* [WHAT IS REQUIRED]
The expected output is every entry, copied exactly.
Top of DATASET EXTRACT
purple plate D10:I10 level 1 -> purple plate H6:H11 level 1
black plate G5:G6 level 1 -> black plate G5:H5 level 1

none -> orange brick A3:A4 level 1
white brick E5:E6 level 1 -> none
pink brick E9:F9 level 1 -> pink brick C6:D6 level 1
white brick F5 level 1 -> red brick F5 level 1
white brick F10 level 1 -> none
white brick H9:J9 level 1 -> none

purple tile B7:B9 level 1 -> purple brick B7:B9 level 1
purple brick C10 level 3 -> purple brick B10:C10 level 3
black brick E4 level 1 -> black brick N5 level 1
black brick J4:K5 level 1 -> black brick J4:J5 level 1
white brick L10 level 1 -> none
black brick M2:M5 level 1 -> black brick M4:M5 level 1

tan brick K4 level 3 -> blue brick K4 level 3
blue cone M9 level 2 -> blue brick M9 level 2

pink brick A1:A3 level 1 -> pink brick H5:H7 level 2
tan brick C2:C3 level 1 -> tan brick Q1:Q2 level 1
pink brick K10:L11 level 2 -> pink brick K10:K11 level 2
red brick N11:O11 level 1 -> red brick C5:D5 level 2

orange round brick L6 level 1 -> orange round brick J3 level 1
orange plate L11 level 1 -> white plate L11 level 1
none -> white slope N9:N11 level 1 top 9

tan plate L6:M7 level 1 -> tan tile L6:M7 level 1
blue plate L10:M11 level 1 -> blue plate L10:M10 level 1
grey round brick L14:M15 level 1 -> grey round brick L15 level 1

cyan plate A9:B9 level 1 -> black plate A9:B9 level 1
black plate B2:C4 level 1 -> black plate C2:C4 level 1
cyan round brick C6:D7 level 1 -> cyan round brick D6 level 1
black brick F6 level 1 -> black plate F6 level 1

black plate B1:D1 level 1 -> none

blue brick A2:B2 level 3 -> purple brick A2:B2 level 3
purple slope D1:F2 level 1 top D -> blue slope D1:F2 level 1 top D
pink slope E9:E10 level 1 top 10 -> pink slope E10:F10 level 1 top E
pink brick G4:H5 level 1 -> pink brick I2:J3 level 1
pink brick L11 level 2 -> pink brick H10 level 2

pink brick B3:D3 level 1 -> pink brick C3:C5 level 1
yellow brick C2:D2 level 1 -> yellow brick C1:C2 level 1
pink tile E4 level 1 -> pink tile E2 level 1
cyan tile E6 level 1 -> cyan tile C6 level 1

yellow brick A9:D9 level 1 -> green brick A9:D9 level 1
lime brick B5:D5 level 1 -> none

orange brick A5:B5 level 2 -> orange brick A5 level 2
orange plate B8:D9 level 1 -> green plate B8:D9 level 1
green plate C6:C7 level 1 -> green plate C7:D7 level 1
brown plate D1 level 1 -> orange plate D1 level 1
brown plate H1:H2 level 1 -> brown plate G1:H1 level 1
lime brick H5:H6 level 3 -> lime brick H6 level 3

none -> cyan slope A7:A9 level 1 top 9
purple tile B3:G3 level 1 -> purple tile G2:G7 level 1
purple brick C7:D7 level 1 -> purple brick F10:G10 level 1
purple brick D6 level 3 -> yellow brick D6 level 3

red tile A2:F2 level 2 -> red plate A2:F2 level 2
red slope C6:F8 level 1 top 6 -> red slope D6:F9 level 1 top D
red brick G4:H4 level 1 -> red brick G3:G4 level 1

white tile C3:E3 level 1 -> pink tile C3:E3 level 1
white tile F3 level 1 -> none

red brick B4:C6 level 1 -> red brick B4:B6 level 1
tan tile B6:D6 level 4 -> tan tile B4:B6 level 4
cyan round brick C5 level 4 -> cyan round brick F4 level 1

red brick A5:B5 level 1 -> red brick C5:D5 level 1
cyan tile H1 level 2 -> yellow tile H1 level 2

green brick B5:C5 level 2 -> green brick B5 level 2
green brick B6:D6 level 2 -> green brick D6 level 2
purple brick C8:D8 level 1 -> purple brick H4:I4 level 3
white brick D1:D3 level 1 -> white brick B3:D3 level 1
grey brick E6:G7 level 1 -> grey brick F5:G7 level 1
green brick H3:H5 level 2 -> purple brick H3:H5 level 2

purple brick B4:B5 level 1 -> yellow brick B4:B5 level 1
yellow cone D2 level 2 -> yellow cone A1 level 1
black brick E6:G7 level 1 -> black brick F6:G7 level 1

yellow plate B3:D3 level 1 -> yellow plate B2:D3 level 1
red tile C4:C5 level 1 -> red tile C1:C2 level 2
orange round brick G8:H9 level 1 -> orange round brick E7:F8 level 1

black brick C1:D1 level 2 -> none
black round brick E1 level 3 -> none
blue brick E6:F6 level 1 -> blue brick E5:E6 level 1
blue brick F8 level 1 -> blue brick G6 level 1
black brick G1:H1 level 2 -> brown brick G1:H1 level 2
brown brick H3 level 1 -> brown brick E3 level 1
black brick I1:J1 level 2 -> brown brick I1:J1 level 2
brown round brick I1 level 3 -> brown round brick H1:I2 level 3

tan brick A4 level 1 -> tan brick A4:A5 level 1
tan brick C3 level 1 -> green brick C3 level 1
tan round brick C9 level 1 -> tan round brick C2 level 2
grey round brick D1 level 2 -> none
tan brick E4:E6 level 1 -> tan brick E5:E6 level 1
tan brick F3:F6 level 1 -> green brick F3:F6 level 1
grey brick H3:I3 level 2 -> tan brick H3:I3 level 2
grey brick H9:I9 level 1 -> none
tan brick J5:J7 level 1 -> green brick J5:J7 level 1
Bottom of DATASET EXTRACT
* [RESULT]
purple plate D10:I10 level 1 -> purple plate H6:H11 level 1
black plate G5:G6 level 1 -> black plate G5:H5 level 1

none -> orange brick A3:A4 level 1
white brick E5:E6 level 1 -> none
pink brick E9:F9 level 1 -> pink brick C6:D6 level 1
white brick F5 level 1 -> red brick F5 level 1
white brick F10 level 1 -> none
white brick H9:J9 level 1 -> none

purple tile B7:B9 level 1 -> purple brick B7:B9 level 1
purple brick C10 level 3 -> purple brick B10:C10 level 3
black brick E4 level 1 -> black brick N5 level 1
black brick J4:K5 level 1 -> black brick J4:J5 level 1
white brick L10 level 1 -> none
black brick M2:M5 level 1 -> black brick M4:M5 level 1

tan brick K4 level 3 -> blue brick K4 level 3
blue cone M9 level 2 -> blue brick M9 level 2

pink brick A1:A3 level 1 -> pink brick H5:H7 level 2
tan brick C2:C3 level 1 -> tan brick Q1:Q2 level 1
pink brick K10:L11 level 2 -> pink brick K10:K11 level 2
red brick N11:O11 level 1 -> red brick C5:D5 level 2

orange round brick L6 level 1 -> orange round brick J3 level 1
orange plate L11 level 1 -> white plate L11 level 1
none -> white slope N9:N11 level 1 top 9

tan plate L6:M7 level 1 -> tan tile L6:M7 level 1
blue plate L10:M11 level 1 -> blue plate L10:M10 level 1
grey round brick L14:M15 level 1 -> grey round brick L15 level 1

cyan plate A9:B9 level 1 -> black plate A9:B9 level 1
black plate B2:C4 level 1 -> black plate C2:C4 level 1
cyan round brick C6:D7 level 1 -> cyan round brick D6 level 1
black brick F6 level 1 -> black plate F6 level 1

black plate B1:D1 level 1 -> none

blue brick A2:B2 level 3 -> purple brick A2:B2 level 3
purple slope D1:F2 level 1 top D -> blue slope D1:F2 level 1 top D
pink slope E9:E10 level 1 top 10 -> pink slope E10:F10 level 1 top E
pink brick G4:H5 level 1 -> pink brick I2:J3 level 1
pink brick L11 level 2 -> pink brick H10 level 2

pink brick B3:D3 level 1 -> pink brick C3:C5 level 1
yellow brick C2:D2 level 1 -> yellow brick C1:C2 level 1
pink tile E4 level 1 -> pink tile E2 level 1
cyan tile E6 level 1 -> cyan tile C6 level 1

yellow brick A9:D9 level 1 -> green brick A9:D9 level 1
lime brick B5:D5 level 1 -> none

orange brick A5:B5 level 2 -> orange brick A5 level 2
orange plate B8:D9 level 1 -> green plate B8:D9 level 1
green plate C6:C7 level 1 -> green plate C7:D7 level 1
brown plate D1 level 1 -> orange plate D1 level 1
brown plate H1:H2 level 1 -> brown plate G1:H1 level 1
lime brick H5:H6 level 3 -> lime brick H6 level 3

none -> cyan slope A7:A9 level 1 top 9
purple tile B3:G3 level 1 -> purple tile G2:G7 level 1
purple brick C7:D7 level 1 -> purple brick F10:G10 level 1
purple brick D6 level 3 -> yellow brick D6 level 3

red tile A2:F2 level 2 -> red plate A2:F2 level 2
red slope C6:F8 level 1 top 6 -> red slope D6:F9 level 1 top D
red brick G4:H4 level 1 -> red brick G3:G4 level 1

white tile C3:E3 level 1 -> pink tile C3:E3 level 1
white tile F3 level 1 -> none

red brick B4:C6 level 1 -> red brick B4:B6 level 1
tan tile B6:D6 level 4 -> tan tile B4:B6 level 4
cyan round brick C5 level 4 -> cyan round brick F4 level 1

red brick A5:B5 level 1 -> red brick C5:D5 level 1
cyan tile H1 level 2 -> yellow tile H1 level 2

green brick B5:C5 level 2 -> green brick B5 level 2
green brick B6:D6 level 2 -> green brick D6 level 2
purple brick C8:D8 level 1 -> purple brick H4:I4 level 3
white brick D1:D3 level 1 -> white brick B3:D3 level 1
grey brick E6:G7 level 1 -> grey brick F5:G7 level 1
green brick H3:H5 level 2 -> purple brick H3:H5 level 2

purple brick B4:B5 level 1 -> yellow brick B4:B5 level 1
yellow cone D2 level 2 -> yellow cone A1 level 1
black brick E6:G7 level 1 -> black brick F6:G7 level 1

yellow plate B3:D3 level 1 -> yellow plate B2:D3 level 1
red tile C4:C5 level 1 -> red tile C1:C2 level 2
orange round brick G8:H9 level 1 -> orange round brick E7:F8 level 1

black brick C1:D1 level 2 -> none
black round brick E1 level 3 -> none
blue brick E6:F6 level 1 -> blue brick E5:E6 level 1
blue brick F8 level 1 -> blue brick G6 level 1
black brick G1:H1 level 2 -> brown brick G1:H1 level 2
brown brick H3 level 1 -> brown brick E3 level 1
black brick I1:J1 level 2 -> brown brick I1:J1 level 2
brown round brick I1 level 3 -> brown round brick H1:I2 level 3

tan brick A4 level 1 -> tan brick A4:A5 level 1
tan brick C3 level 1 -> green brick C3 level 1
tan round brick C9 level 1 -> tan round brick C2 level 2
grey round brick D1 level 2 -> none
tan brick E4:E6 level 1 -> tan brick E5:E6 level 1
tan brick F3:F6 level 1 -> green brick F3:F6 level 1
grey brick H3:I3 level 2 -> tan brick H3:I3 level 2
grey brick H9:I9 level 1 -> none
tan brick J5:J7 level 1 -> green brick J5:J7 level 1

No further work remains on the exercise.